*TASK DESCRIPTION:*
For the word "minus", state how many lines of the data include it. Respond with the number only.
START DATA TO EXAMINE
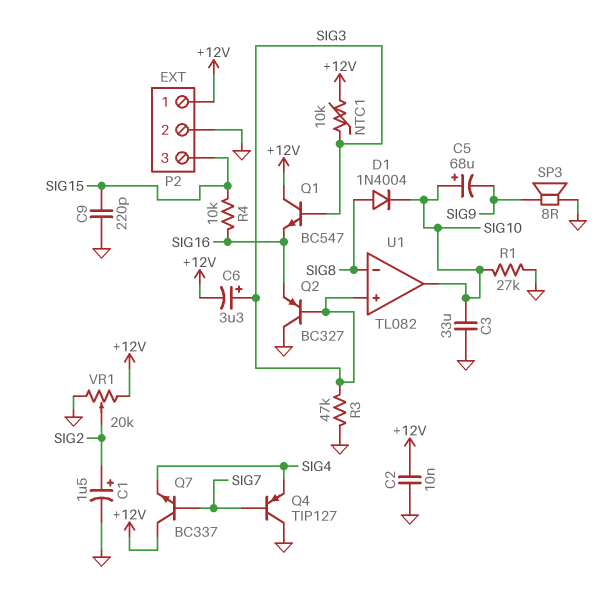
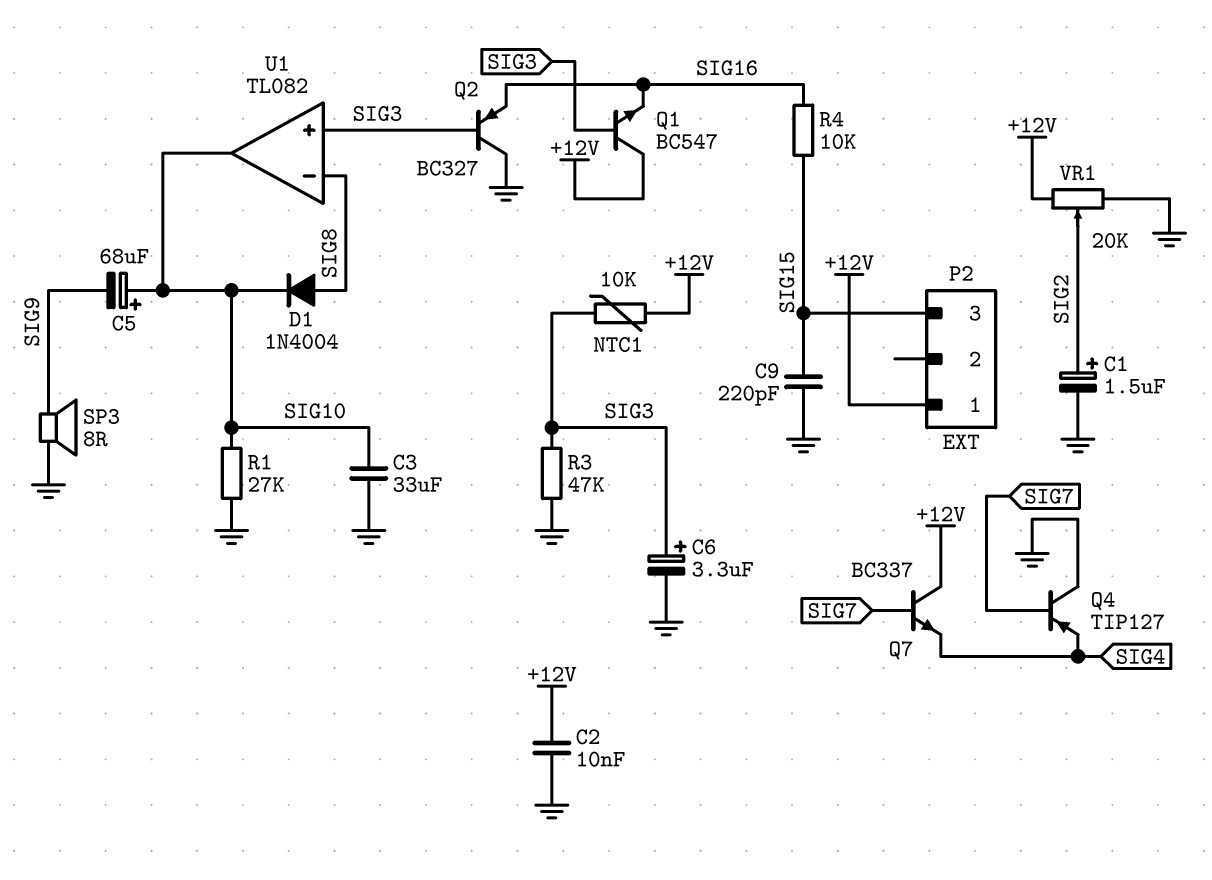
C6: 3.3uF (plus SIG3, minus +12V) -> 3.3uF (plus SIG3, minus GND)
P2 pin 2: GND -> none

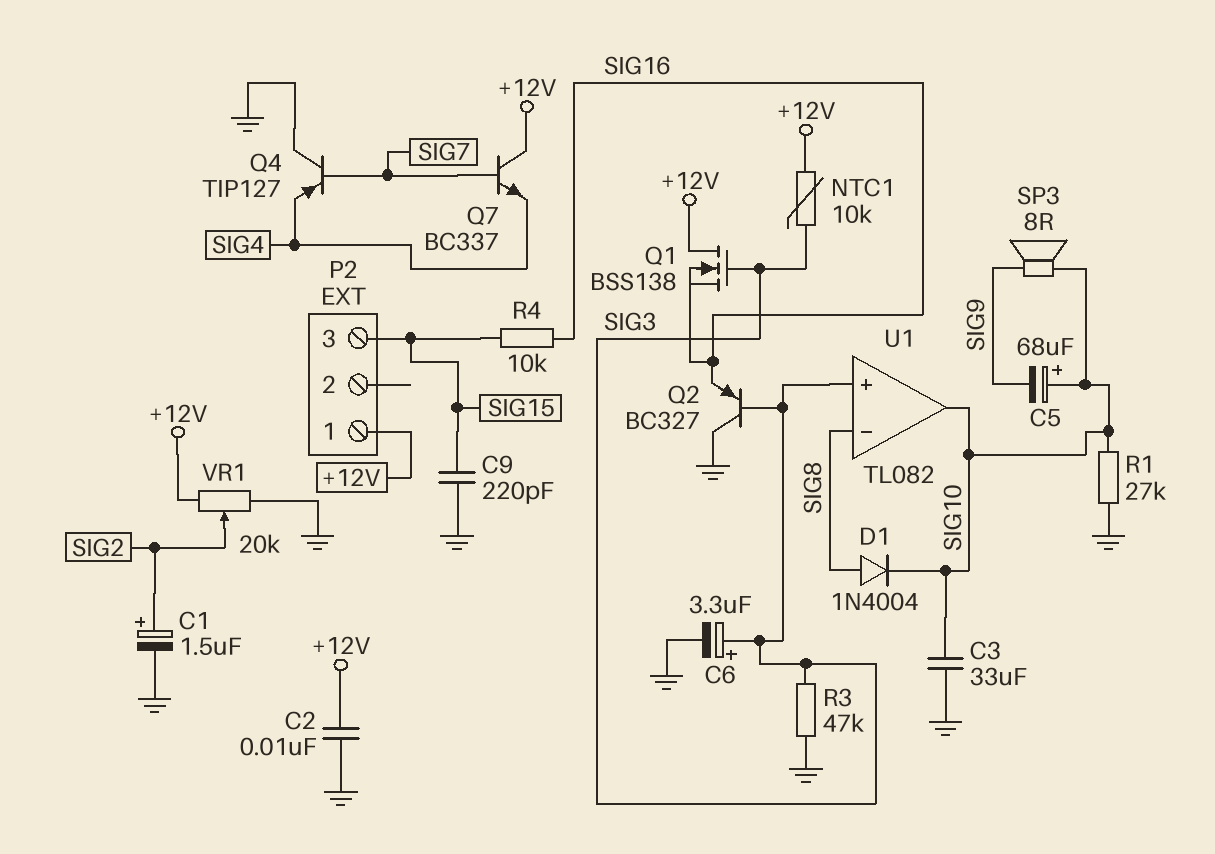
Q1: NPN BC547 (B SIG3, C +12V, E SIG16) -> NMOS BSS138 (G SIG3, D +12V, S SIG16)
SP3: speaker 8R (GND, SIG9) -> speaker 8R (SIG9, SIG10)

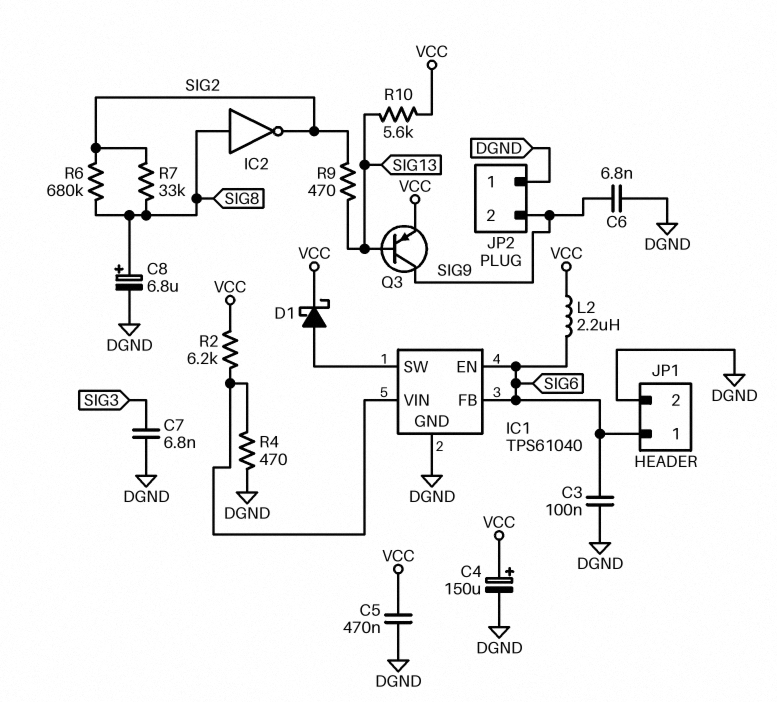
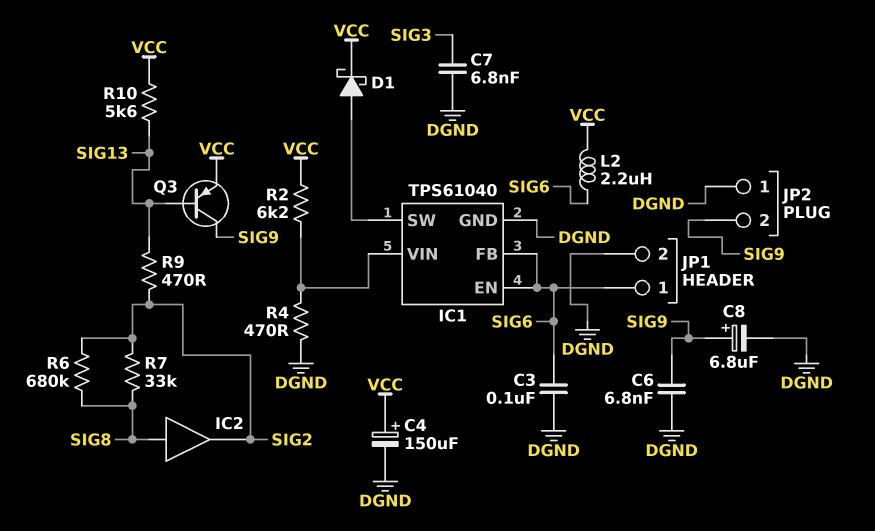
C5: 470nF (DGND, VCC) -> none
C8: 6.8uF (plus SIG8, minus DGND) -> 6.8uF (plus SIG9, minus DGND)
IC2: NOT (in SIG8, out SIG2) -> buffer (in SIG8, out SIG2)

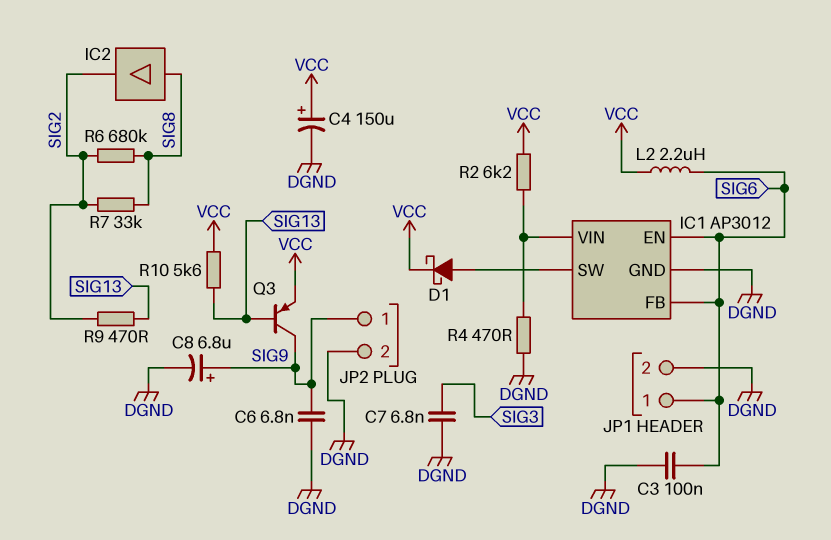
IC1: TPS61040 -> AP3012
JP2 pin 1: DGND -> SIG9
JP2 pin 2: SIG9 -> DGND

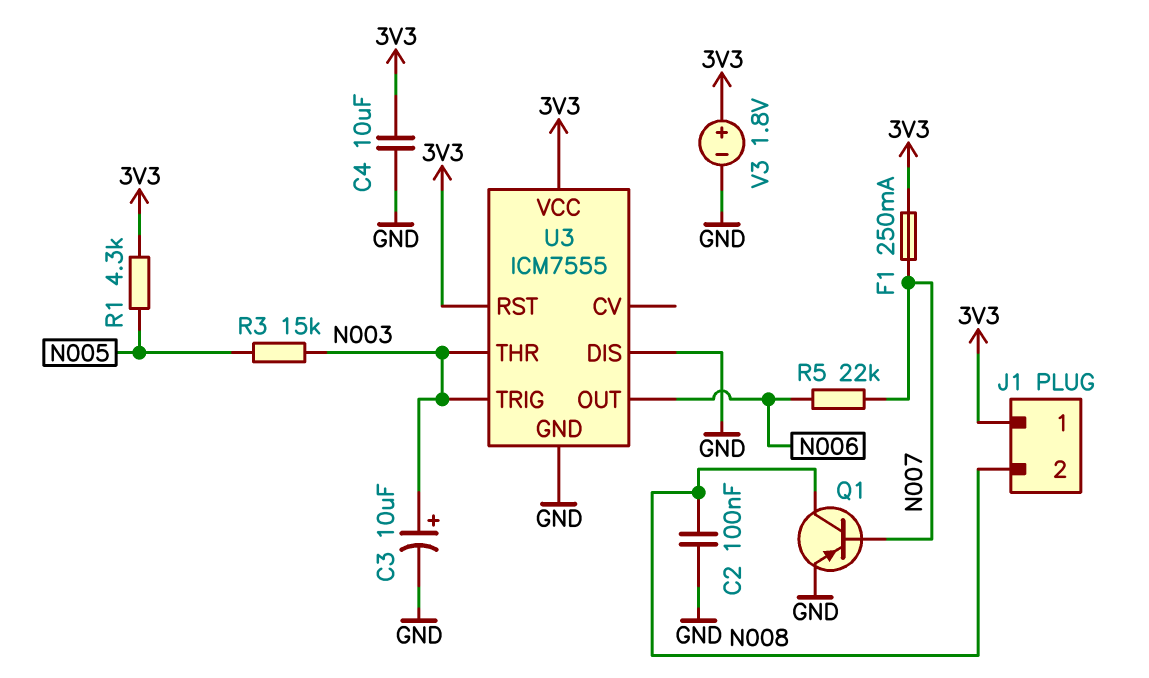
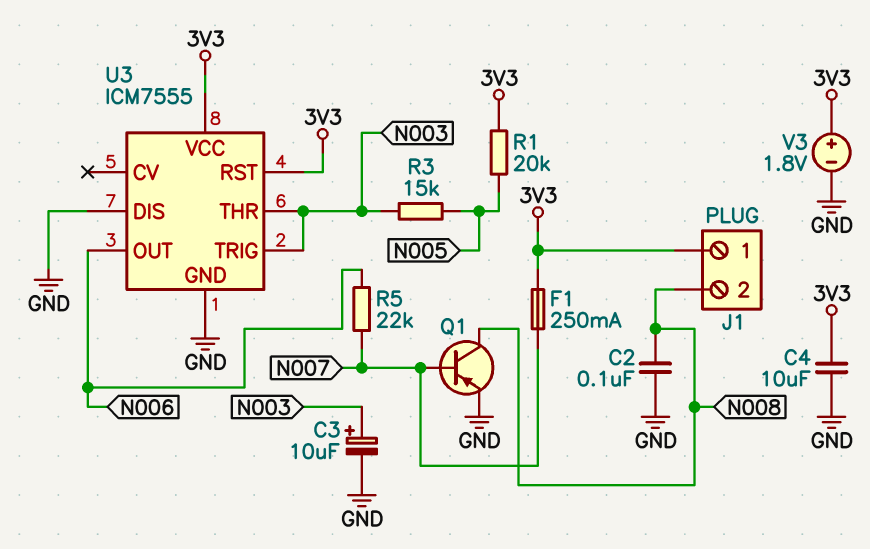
R1: 4.3k (3V3, N005) -> 20k (3V3, N005)

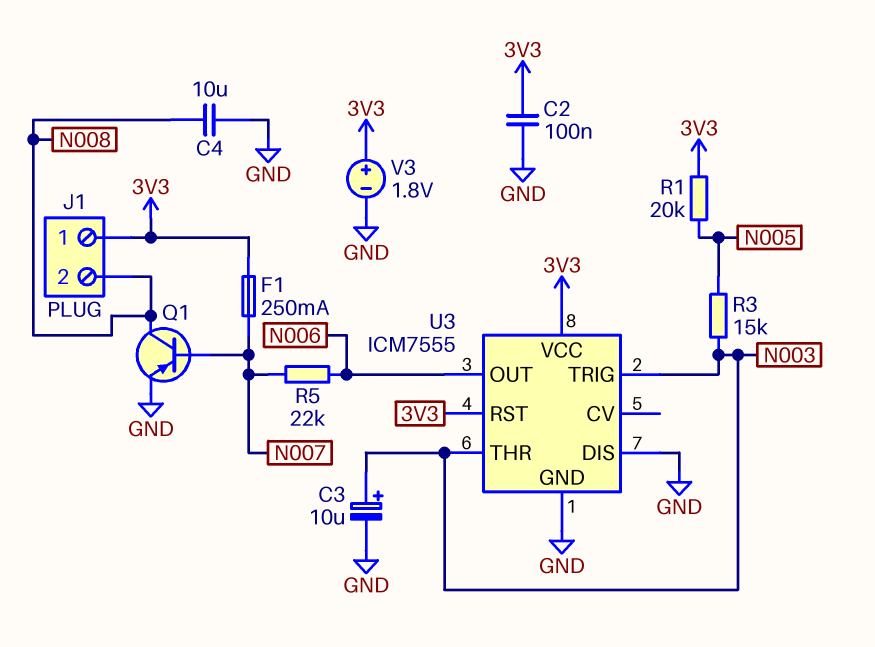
C2: 100nF (GND, N008) -> 100nF (3V3, GND)
C4: 10uF (3V3, GND) -> 10uF (GND, N008)

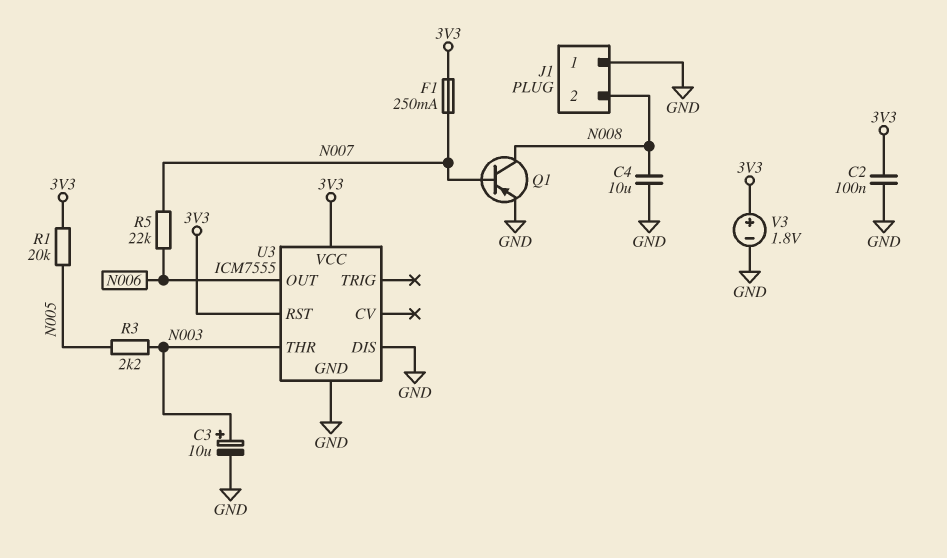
J1 pin 1: 3V3 -> GND
R3: 15k (N003, N005) -> 2.2k (N003, N005)
U3 pin TRIG: N003 -> none

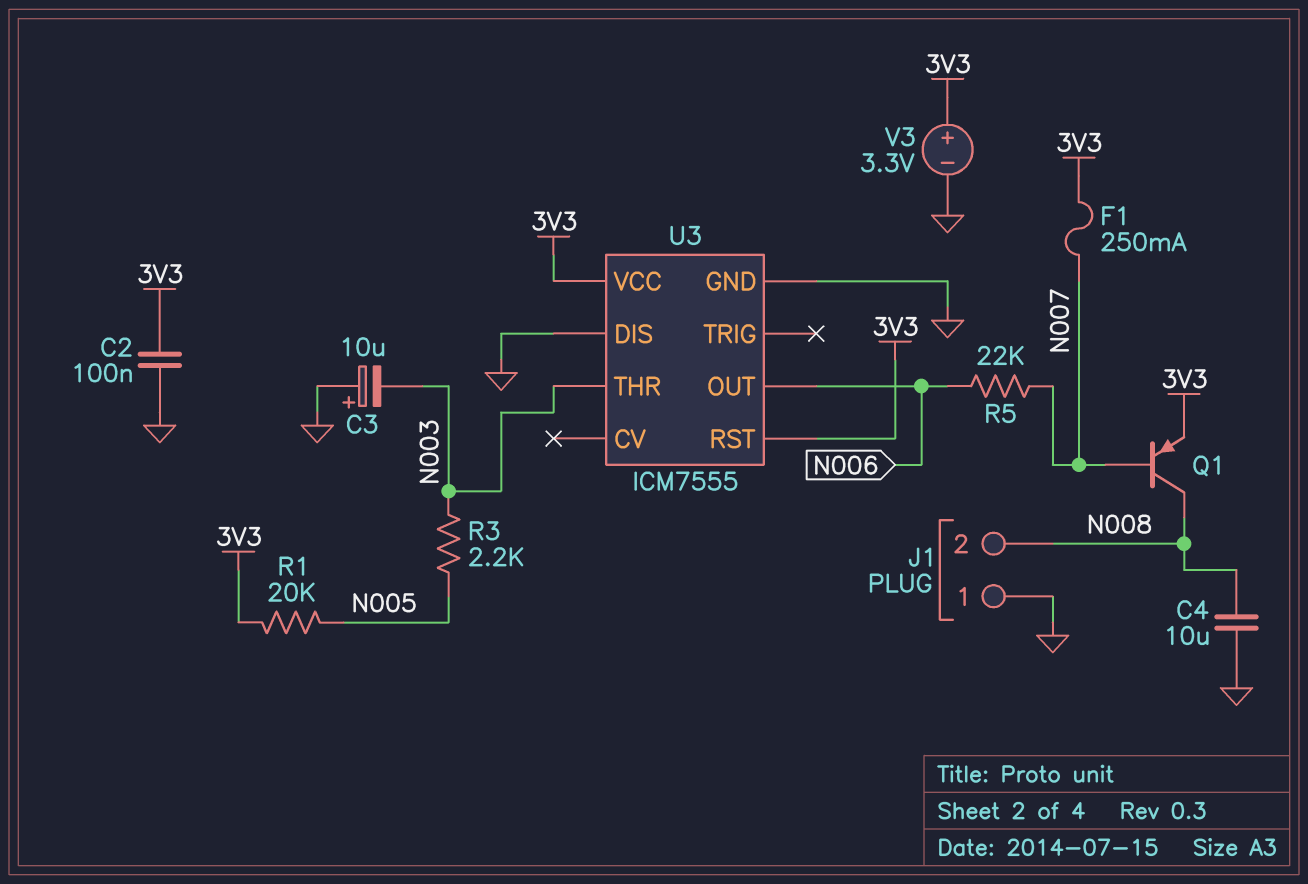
C3: 10uF (plus N003, minus GND) -> 10uF (plus GND, minus N003)
Q1: PNP (B N007, C N008, E GND) -> PNP (B N007, C N008, E 3V3)
V3: 1.8V (plus 3V3, minus GND) -> 3.3V (plus 3V3, minus GND)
END DATA TO EXAMINE
*ANSWER TO THIS EXERCISE:*
4